> Raw data:

========================================

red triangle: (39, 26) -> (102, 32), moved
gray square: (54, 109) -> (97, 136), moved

========================================

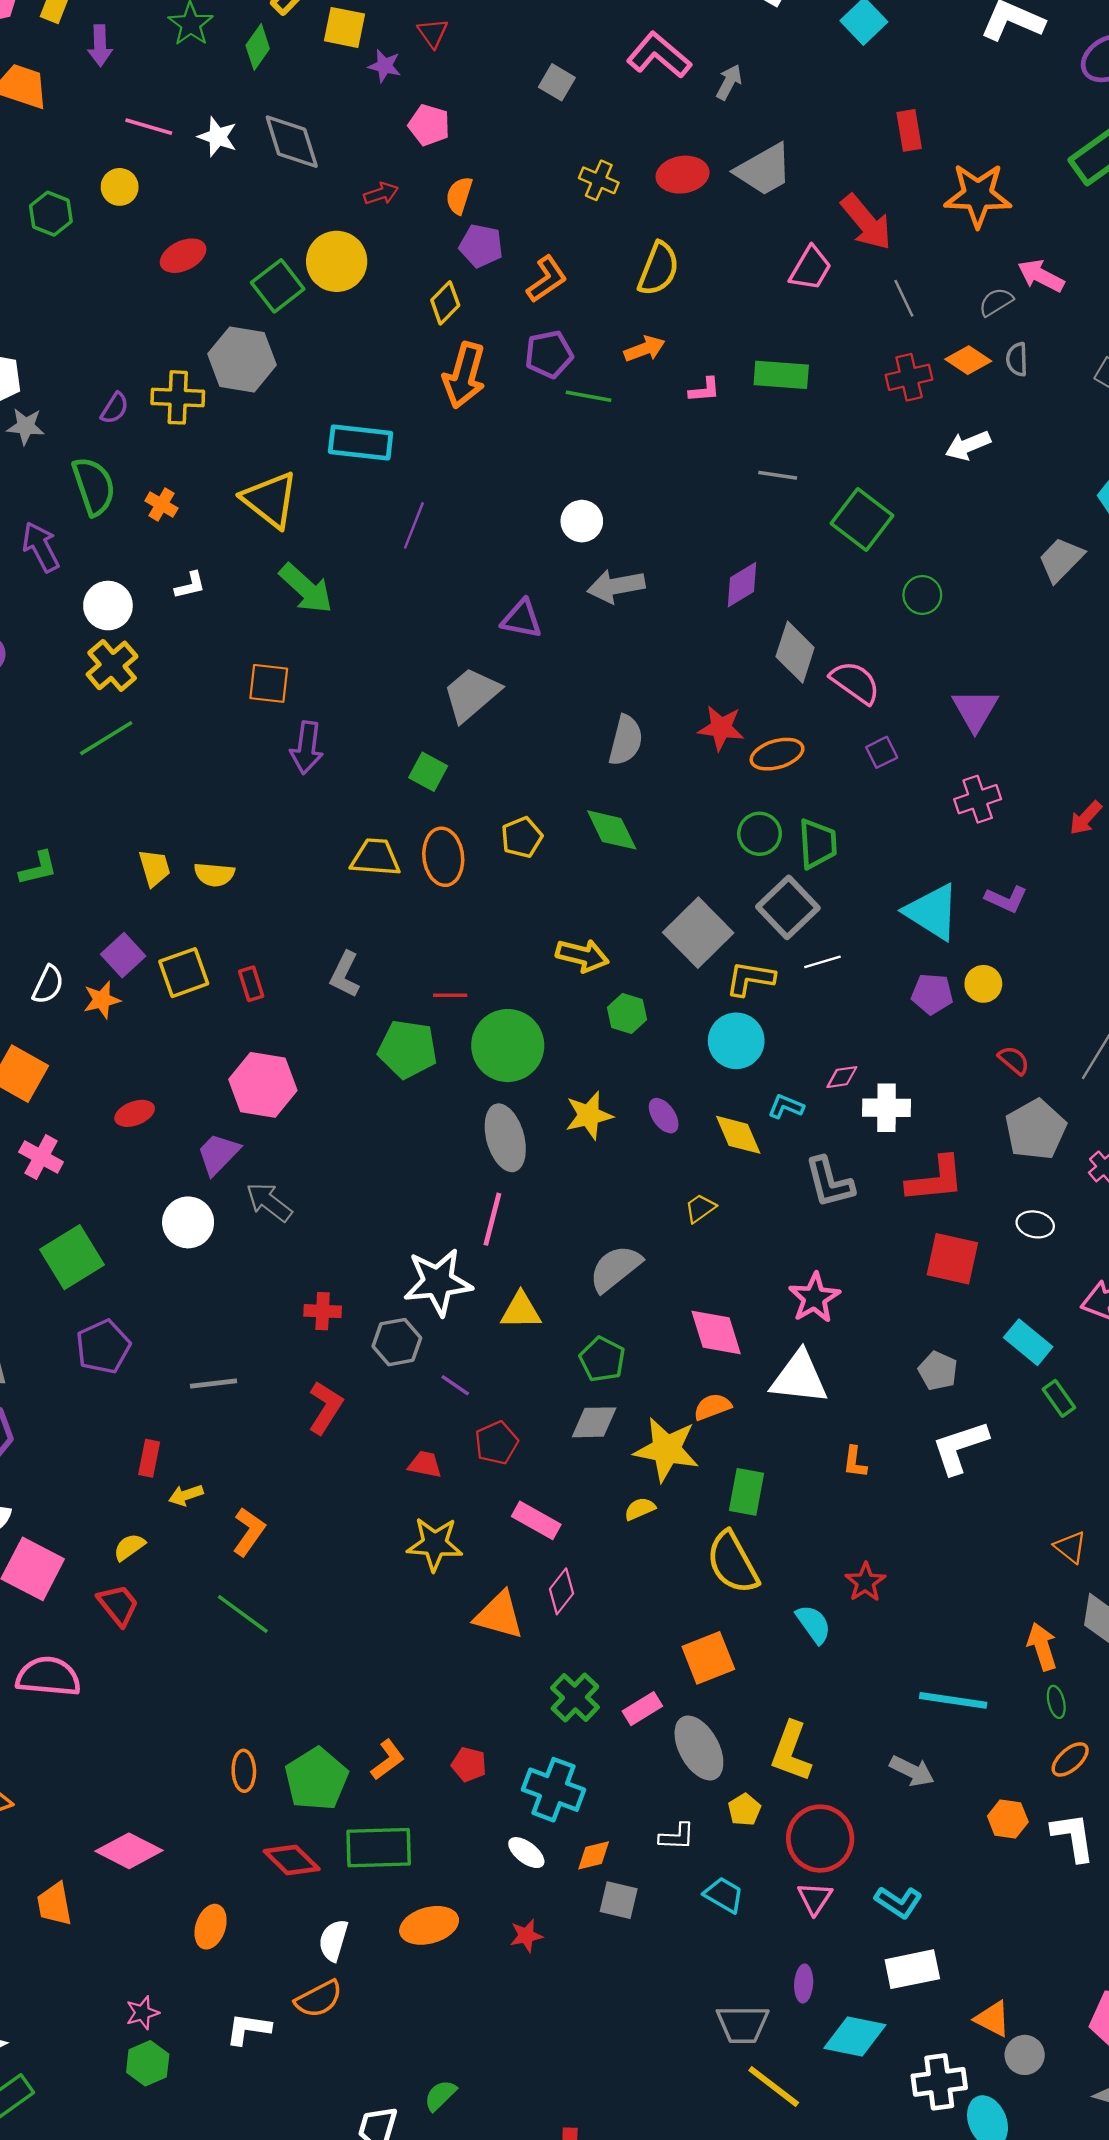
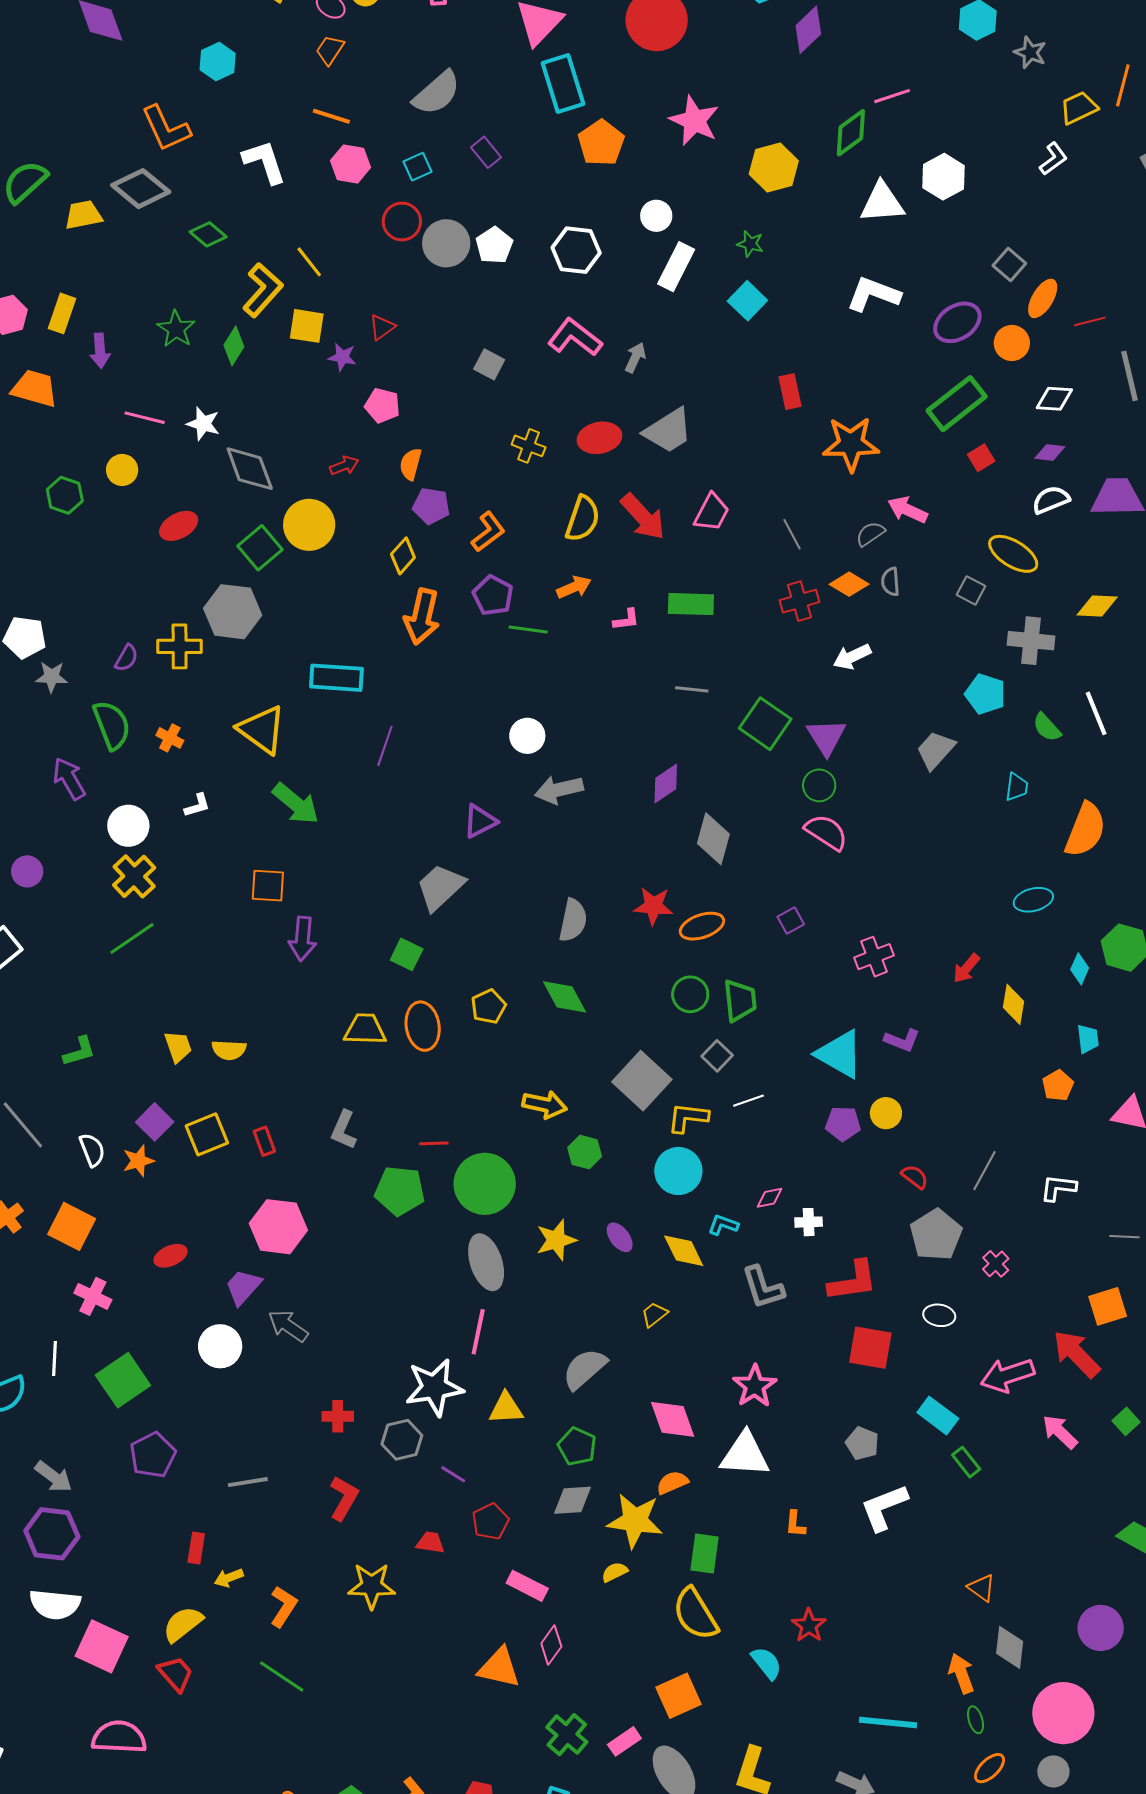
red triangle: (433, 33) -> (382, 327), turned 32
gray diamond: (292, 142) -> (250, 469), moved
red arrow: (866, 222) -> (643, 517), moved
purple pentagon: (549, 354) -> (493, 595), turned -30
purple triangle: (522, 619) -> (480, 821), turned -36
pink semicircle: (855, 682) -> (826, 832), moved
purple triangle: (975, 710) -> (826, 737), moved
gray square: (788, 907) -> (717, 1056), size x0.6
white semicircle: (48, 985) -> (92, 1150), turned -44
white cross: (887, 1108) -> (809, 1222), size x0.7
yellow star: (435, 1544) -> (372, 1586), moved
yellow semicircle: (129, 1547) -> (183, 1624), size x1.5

========================================

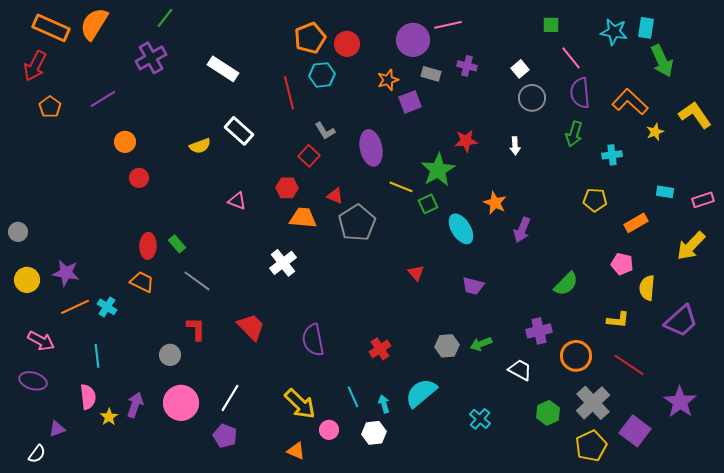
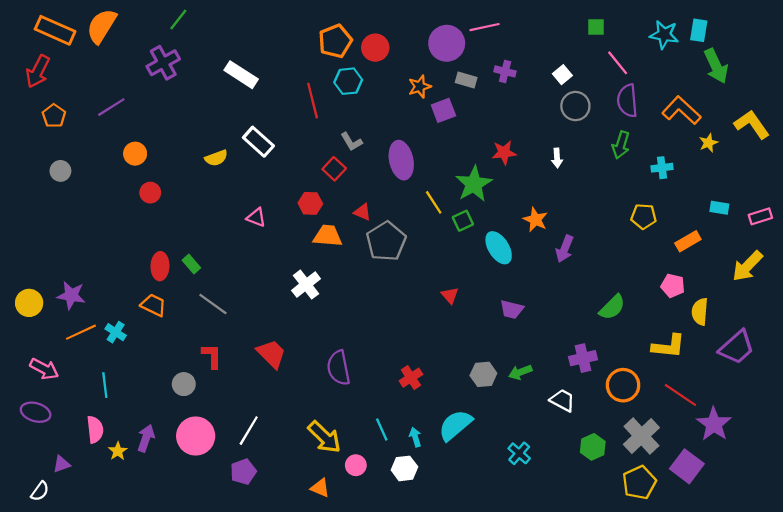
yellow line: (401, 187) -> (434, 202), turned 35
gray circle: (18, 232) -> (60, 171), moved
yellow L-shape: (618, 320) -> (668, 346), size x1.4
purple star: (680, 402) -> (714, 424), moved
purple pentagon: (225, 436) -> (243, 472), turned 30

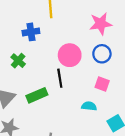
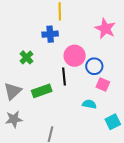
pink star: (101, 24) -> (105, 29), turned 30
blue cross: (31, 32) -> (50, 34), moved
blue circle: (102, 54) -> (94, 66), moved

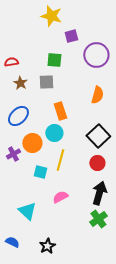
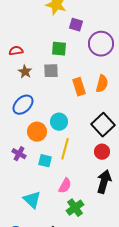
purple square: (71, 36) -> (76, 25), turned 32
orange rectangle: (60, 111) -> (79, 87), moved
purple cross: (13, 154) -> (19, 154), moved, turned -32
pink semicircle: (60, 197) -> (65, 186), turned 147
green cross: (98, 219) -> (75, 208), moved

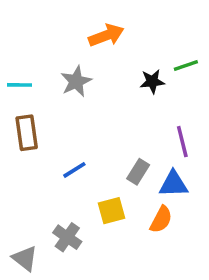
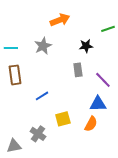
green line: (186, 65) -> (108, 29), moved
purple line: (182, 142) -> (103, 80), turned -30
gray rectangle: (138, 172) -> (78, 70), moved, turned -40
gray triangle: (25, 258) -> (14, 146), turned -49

========================================

> Your instructions: Reproduce exactly the lines of the records above from the one with "purple triangle: (975, 710)" to the one with "yellow semicircle: (129, 1547)", both included, and leave out everything else.

> Task response:
purple triangle: (975, 710) -> (826, 737), moved
gray square: (788, 907) -> (717, 1056), size x0.6
white semicircle: (48, 985) -> (92, 1150), turned -44
white cross: (887, 1108) -> (809, 1222), size x0.7
yellow star: (435, 1544) -> (372, 1586), moved
yellow semicircle: (129, 1547) -> (183, 1624), size x1.5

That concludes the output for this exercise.